- _TASK_
Leaving out the pictures, write the following records exactly as they read.

Excerpts from a dataset
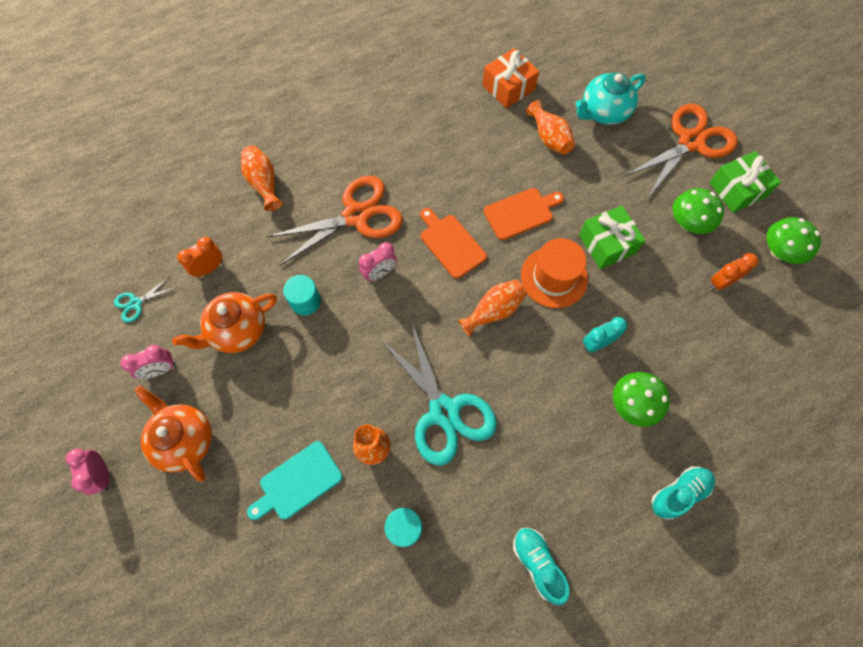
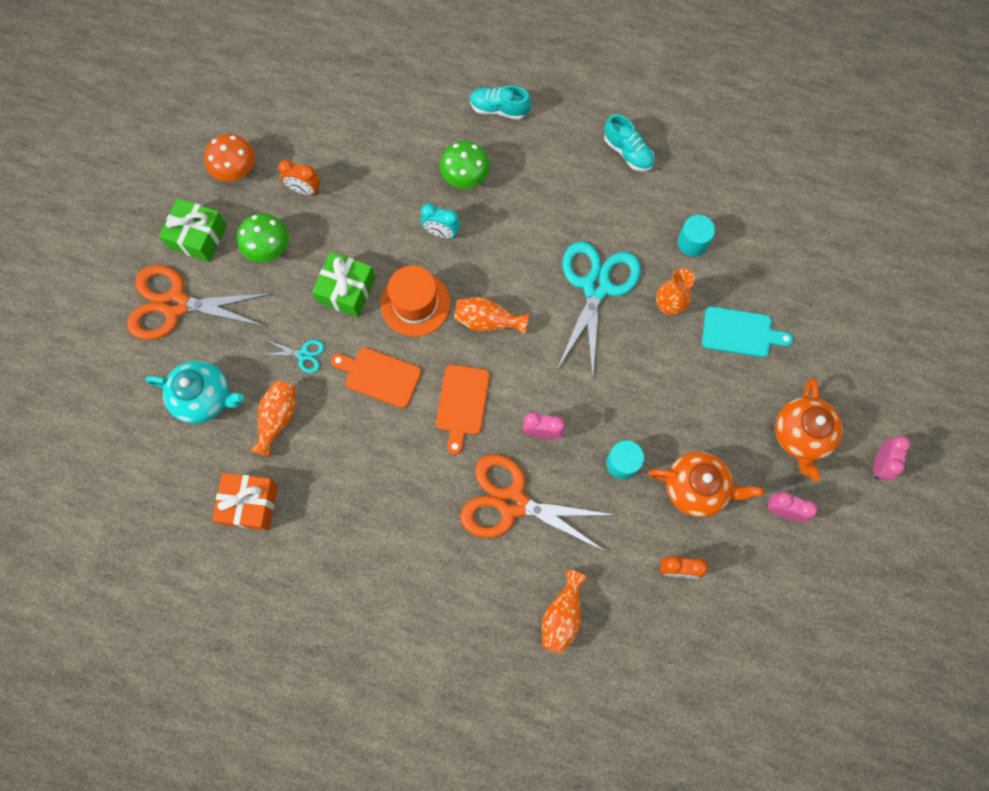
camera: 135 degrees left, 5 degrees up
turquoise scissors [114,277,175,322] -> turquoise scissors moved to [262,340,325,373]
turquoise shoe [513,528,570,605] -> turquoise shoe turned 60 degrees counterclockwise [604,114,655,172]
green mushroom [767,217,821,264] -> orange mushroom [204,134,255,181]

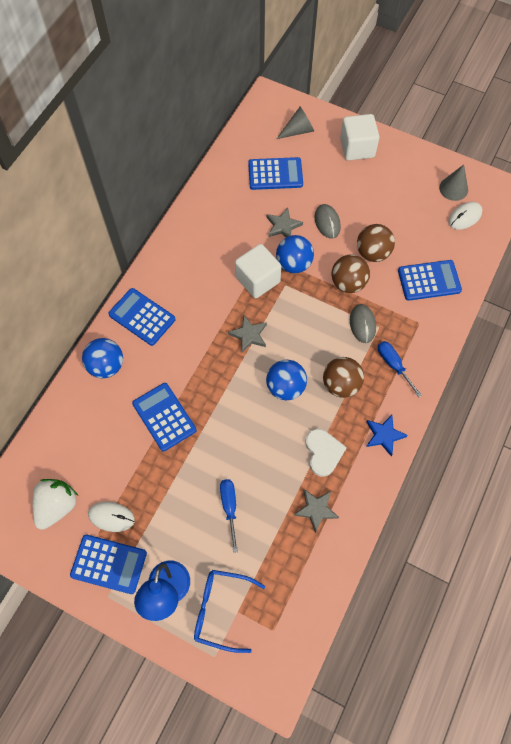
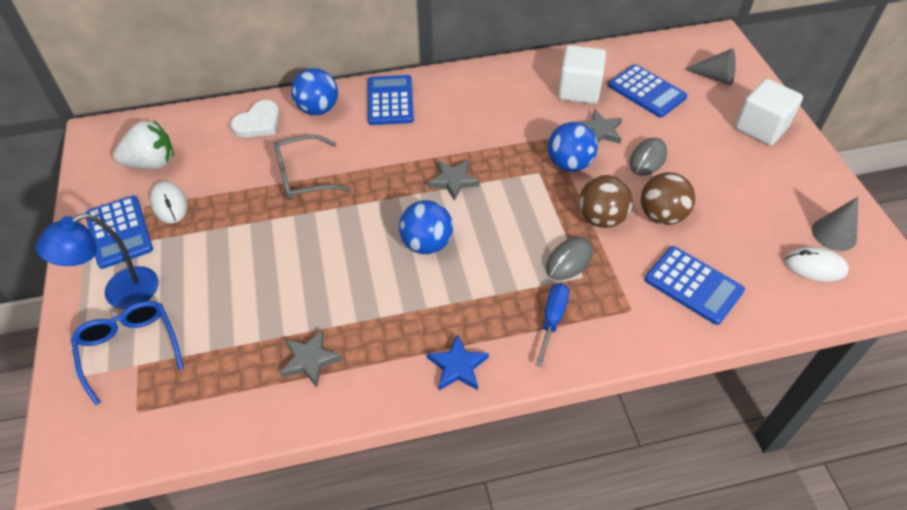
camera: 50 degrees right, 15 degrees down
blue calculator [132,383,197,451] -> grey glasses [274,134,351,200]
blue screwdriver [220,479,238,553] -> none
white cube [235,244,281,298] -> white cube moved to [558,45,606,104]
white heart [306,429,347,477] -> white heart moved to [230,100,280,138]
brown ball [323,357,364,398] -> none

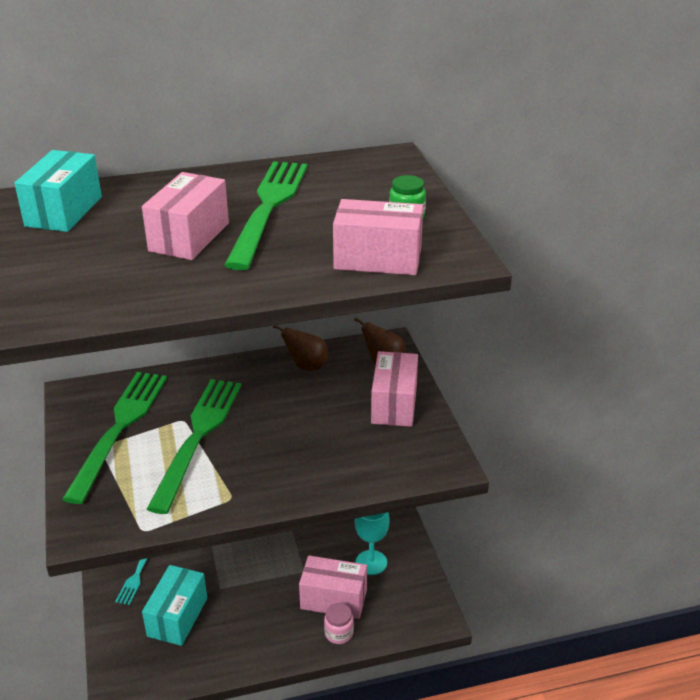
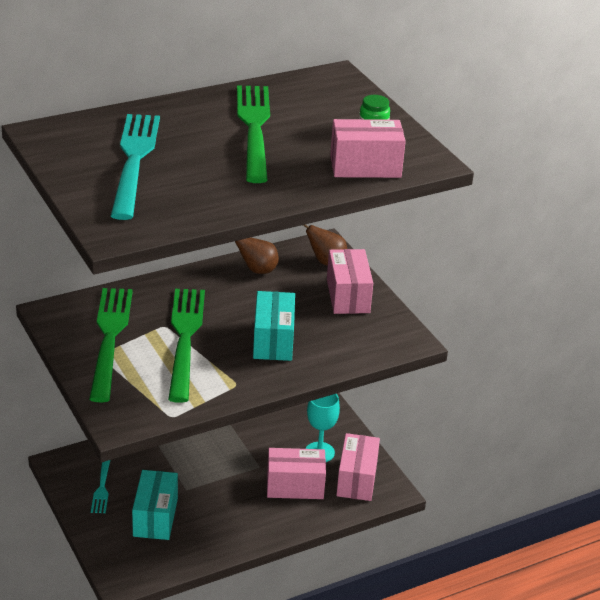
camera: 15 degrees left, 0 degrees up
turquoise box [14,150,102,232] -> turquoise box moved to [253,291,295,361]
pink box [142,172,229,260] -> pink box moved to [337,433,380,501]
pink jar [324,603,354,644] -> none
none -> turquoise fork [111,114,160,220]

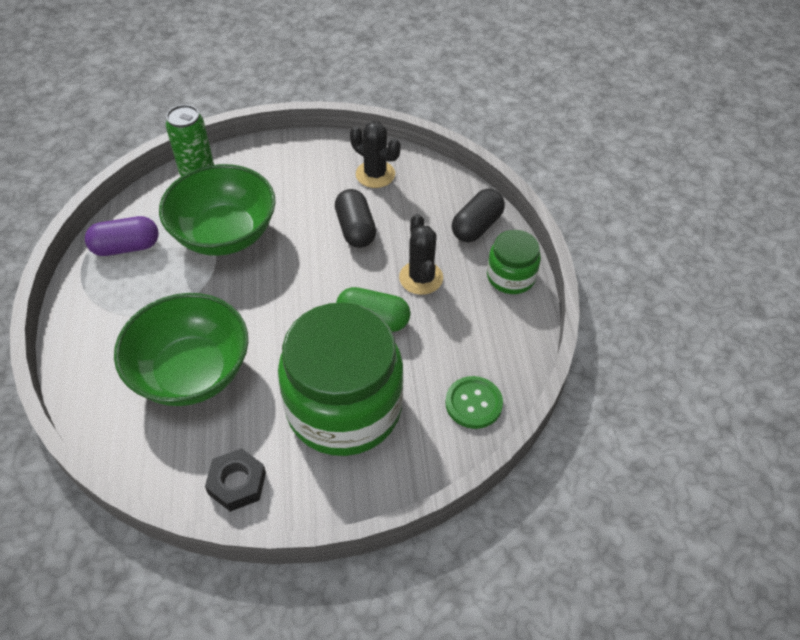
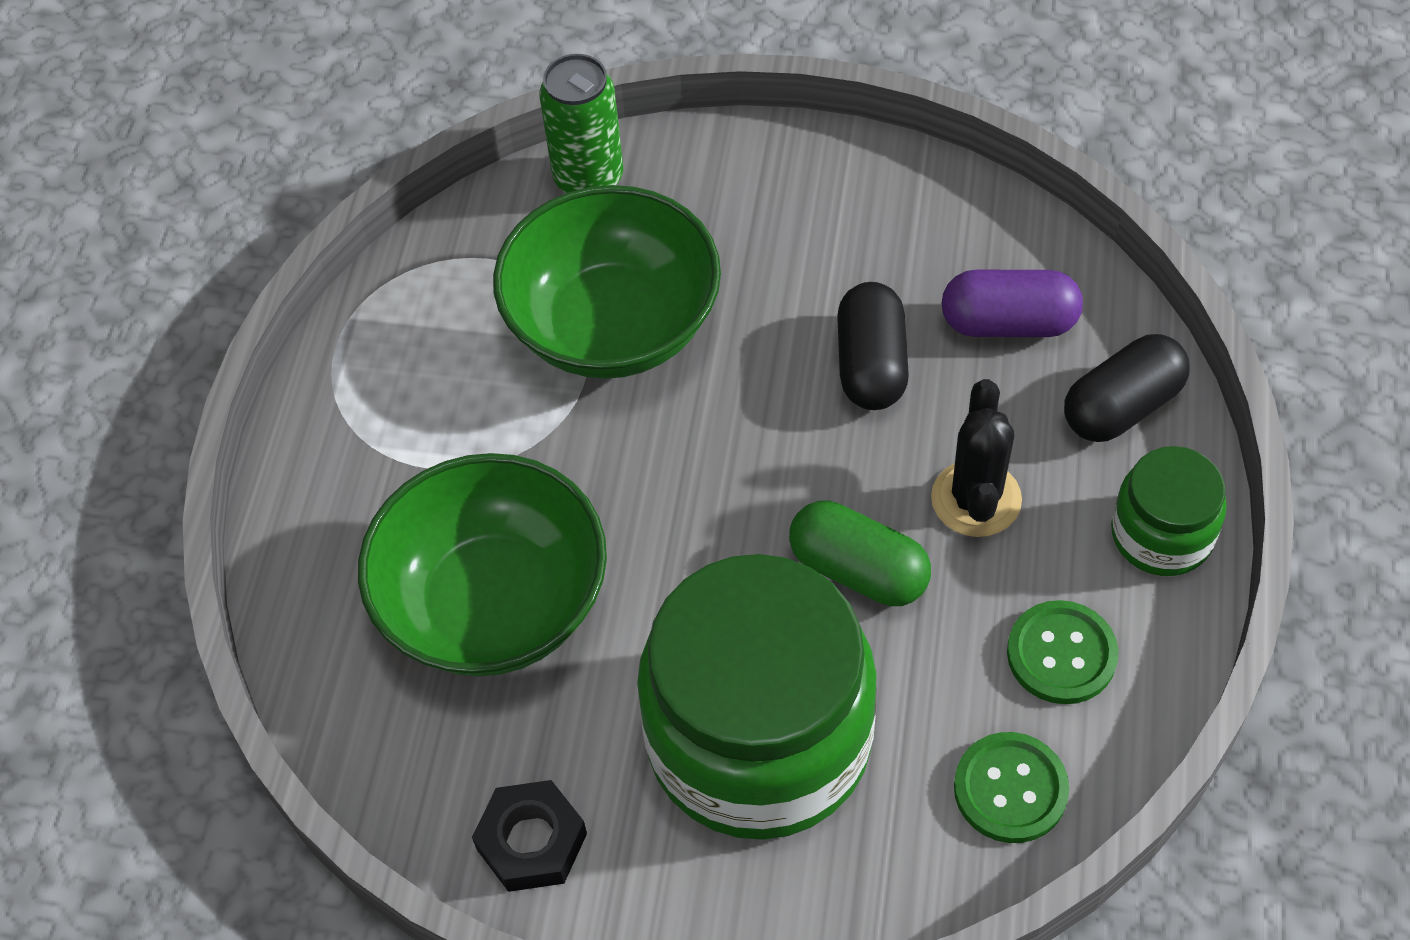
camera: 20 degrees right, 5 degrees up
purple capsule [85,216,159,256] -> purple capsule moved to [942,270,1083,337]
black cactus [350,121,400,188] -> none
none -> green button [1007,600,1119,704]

- _ANSWER SECTION_
camera: 135 degrees left, 5 degrees up
turquoise scissors [114,277,175,322] -> turquoise scissors moved to [262,340,325,373]
turquoise shoe [513,528,570,605] -> turquoise shoe turned 60 degrees counterclockwise [604,114,655,172]
green mushroom [767,217,821,264] -> orange mushroom [204,134,255,181]

camera: 50 degrees right, 15 degrees down
blue calculator [132,383,197,451] -> grey glasses [274,134,351,200]
blue screwdriver [220,479,238,553] -> none
white cube [235,244,281,298] -> white cube moved to [558,45,606,104]
white heart [306,429,347,477] -> white heart moved to [230,100,280,138]
brown ball [323,357,364,398] -> none

camera: 15 degrees left, 0 degrees up
turquoise box [14,150,102,232] -> turquoise box moved to [253,291,295,361]
pink box [142,172,229,260] -> pink box moved to [337,433,380,501]
pink jar [324,603,354,644] -> none
none -> turquoise fork [111,114,160,220]

camera: 20 degrees right, 5 degrees up
purple capsule [85,216,159,256] -> purple capsule moved to [942,270,1083,337]
black cactus [350,121,400,188] -> none
none -> green button [1007,600,1119,704]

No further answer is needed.